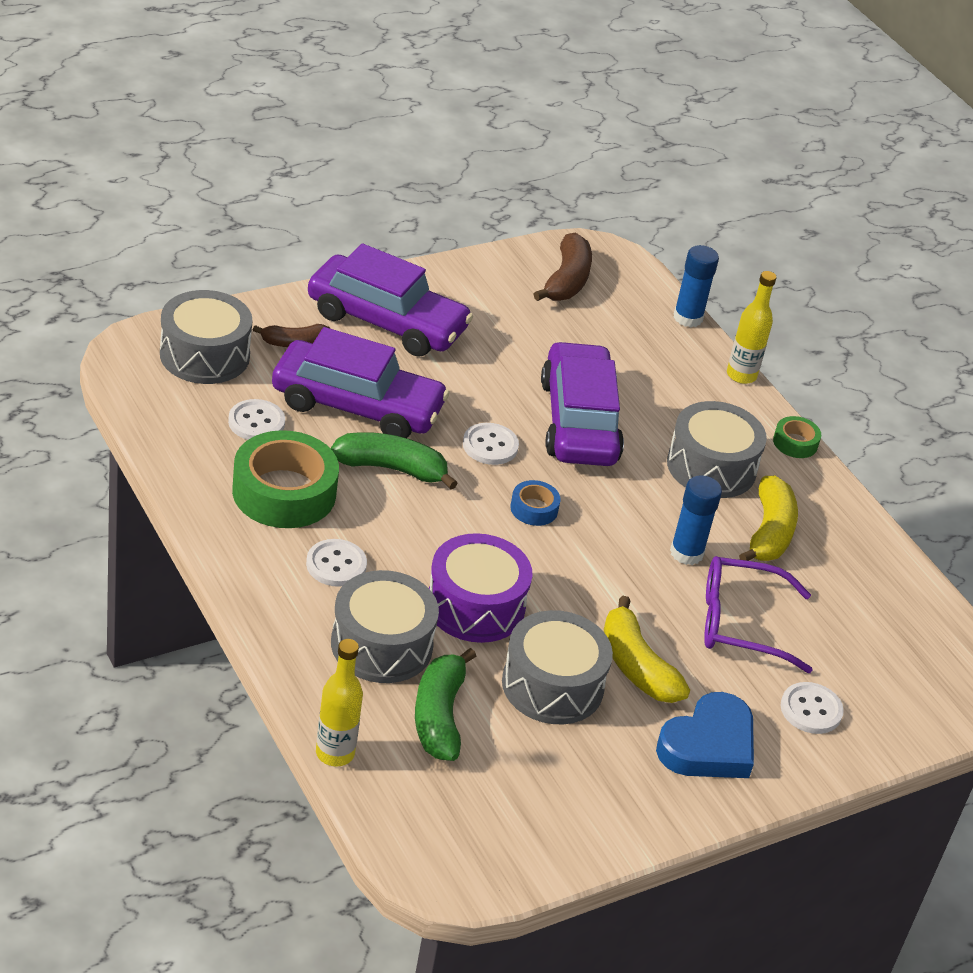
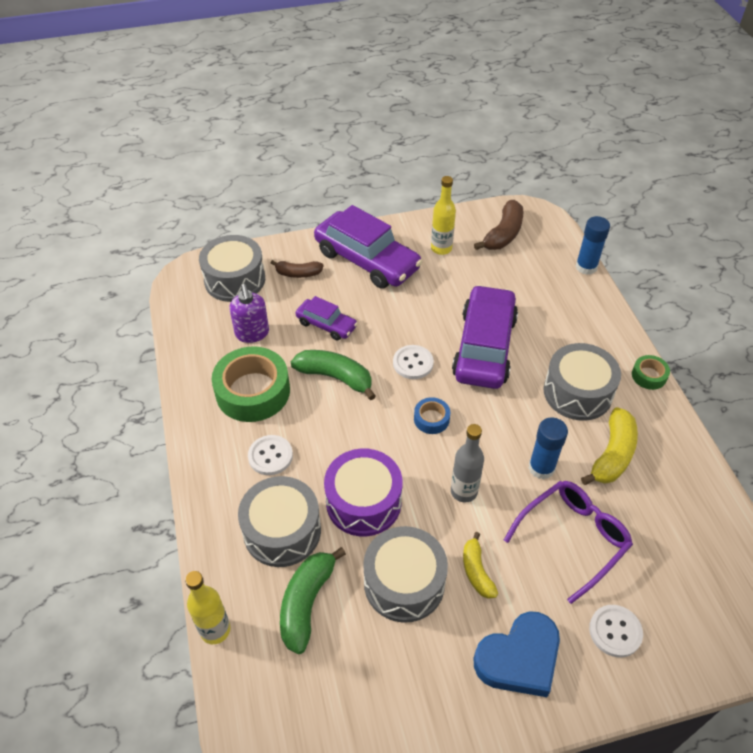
camera: 20 degrees right, 10 degrees up
white button [228,399,285,440] -> purple soap dispenser [230,284,269,343]
purple car [272,327,449,438] -> purple car [296,296,358,340], size x0.52
yellow banana [604,596,690,703] -> yellow banana [463,532,498,599], size x0.63
purple glasses [704,556,812,673] -> purple glasses turned 120 degrees clockwise [504,481,633,604]
yellow bottle [727,271,776,384] -> yellow bottle moved to [431,176,456,255]
none -> grey bottle [451,424,484,503]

• **WORK REQUIRED**
Scan the entries above. Copy each line that has the string "bottle".

• **OUTPUT**
yellow bottle [727,271,776,384] -> yellow bottle moved to [431,176,456,255]
none -> grey bottle [451,424,484,503]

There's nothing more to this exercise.